ABOUT THIS TASK:
Your response should be the lines from the one containing "(221, 159) = (337, 96): brown pan -> none" through the end of the material, copied exactly and with nothing added.

INFORMATION SHOWN:
- Opening Delimiter -

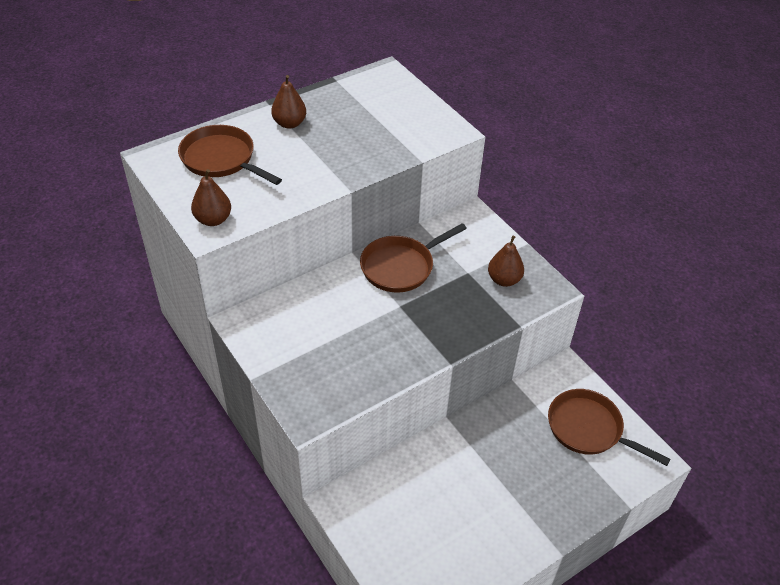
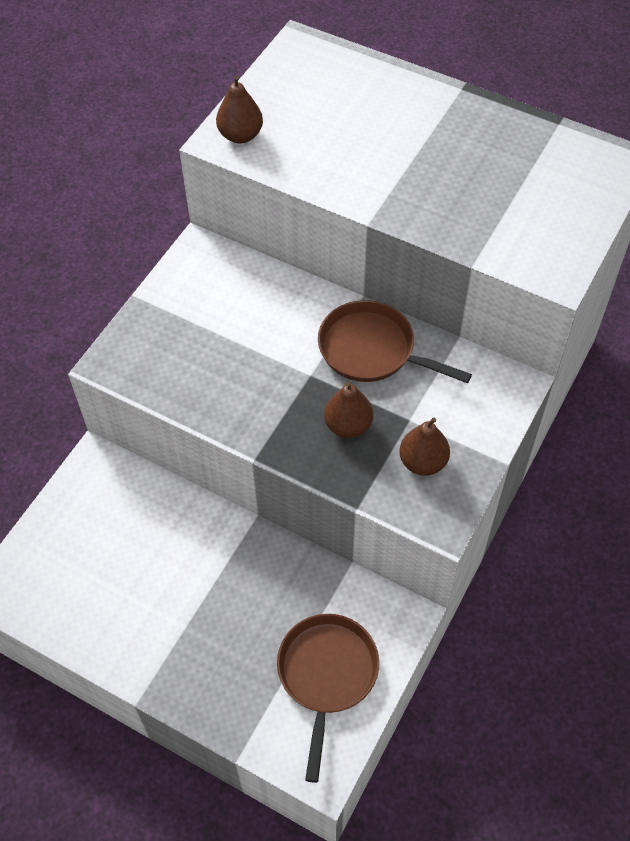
camera: 65 degrees right, 10 degrees up
(221, 159) = (337, 96): brown pan -> none
(289, 123) = (442, 120): brown pear -> brown pear (348, 425)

- Closing Delimiter -

SOLVED PROBLEM:
(221, 159) = (337, 96): brown pan -> none
(289, 123) = (442, 120): brown pear -> brown pear (348, 425)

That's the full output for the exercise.